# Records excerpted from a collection
───

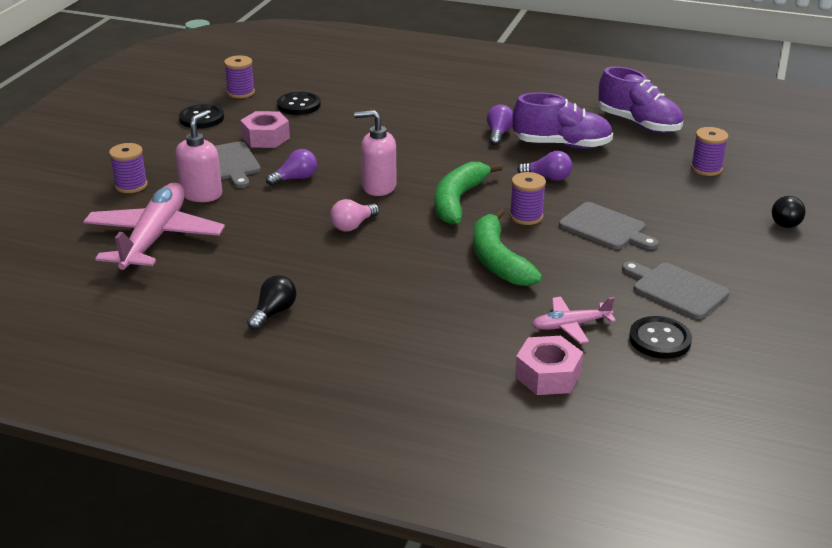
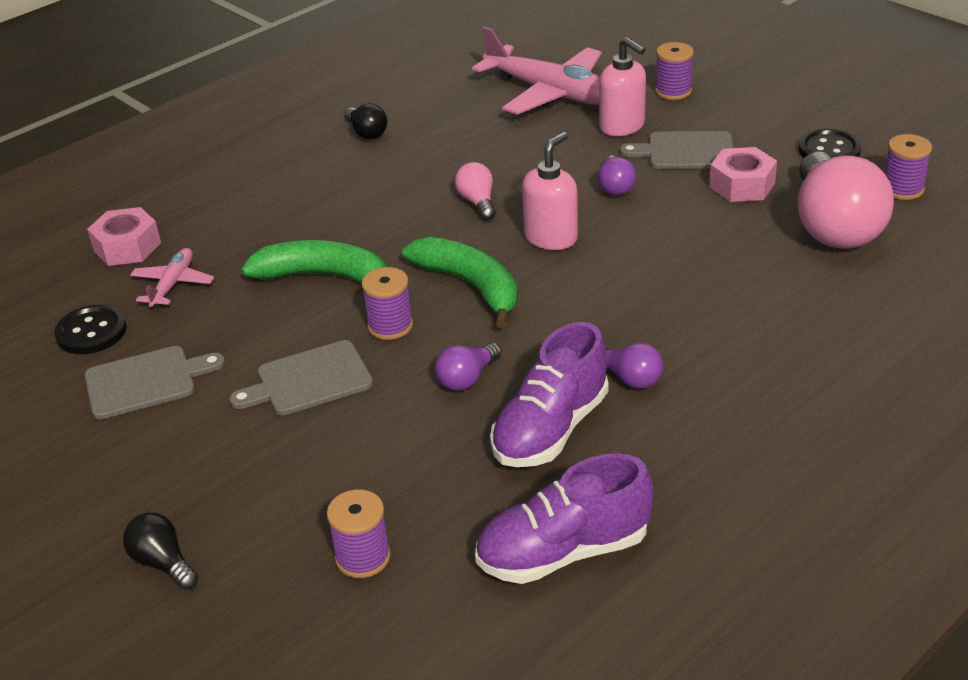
camera: 120 degrees right, 5 degrees up
(299, 105) = (833, 226): black button -> pink light bulb

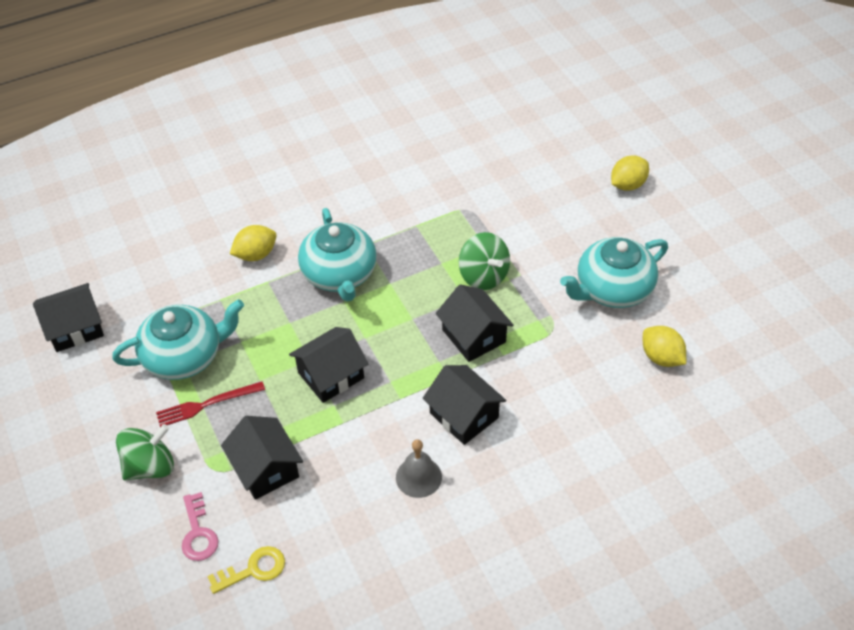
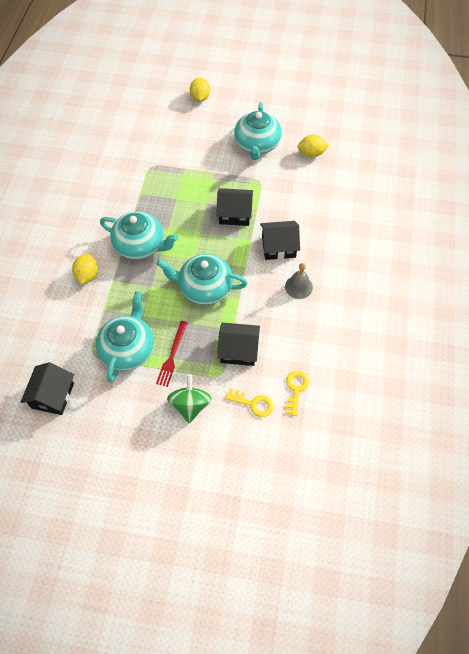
camera: 55 degrees left, 10 degrees up
(198, 533) = (253, 403): pink key -> yellow key
(331, 375) = (204, 288): black house -> turquoise teapot
(483, 276) = (201, 187): green spinning top -> none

───

# Required action
Where in the records does the word "camera" appear? Copy each line that holds it.

# Answer
camera: 120 degrees right, 5 degrees up
camera: 55 degrees left, 10 degrees up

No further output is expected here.